__RECORDS FOR PROCESSING__:
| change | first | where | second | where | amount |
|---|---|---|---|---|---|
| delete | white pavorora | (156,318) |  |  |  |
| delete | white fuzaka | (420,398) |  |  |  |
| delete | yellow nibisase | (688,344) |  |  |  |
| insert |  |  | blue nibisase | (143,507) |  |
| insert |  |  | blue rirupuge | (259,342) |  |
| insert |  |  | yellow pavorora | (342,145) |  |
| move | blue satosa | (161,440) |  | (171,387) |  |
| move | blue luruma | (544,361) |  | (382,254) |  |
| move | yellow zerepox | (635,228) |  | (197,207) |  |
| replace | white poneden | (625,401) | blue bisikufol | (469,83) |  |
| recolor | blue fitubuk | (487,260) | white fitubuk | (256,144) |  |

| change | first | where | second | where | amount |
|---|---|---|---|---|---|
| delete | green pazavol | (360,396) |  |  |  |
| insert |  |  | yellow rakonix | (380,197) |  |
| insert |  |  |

...

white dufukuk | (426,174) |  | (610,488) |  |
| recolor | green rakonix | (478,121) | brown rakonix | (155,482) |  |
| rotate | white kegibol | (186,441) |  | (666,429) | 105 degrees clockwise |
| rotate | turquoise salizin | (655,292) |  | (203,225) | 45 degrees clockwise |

__TO DO__: Identify each line in the records above containing the word "pavorora"; copy those lines.

__COMPLETED EXERCISE__:
| delete | white pavorora | (156,318) |  |  |  |
| insert |  |  | yellow pavorora | (342,145) |  |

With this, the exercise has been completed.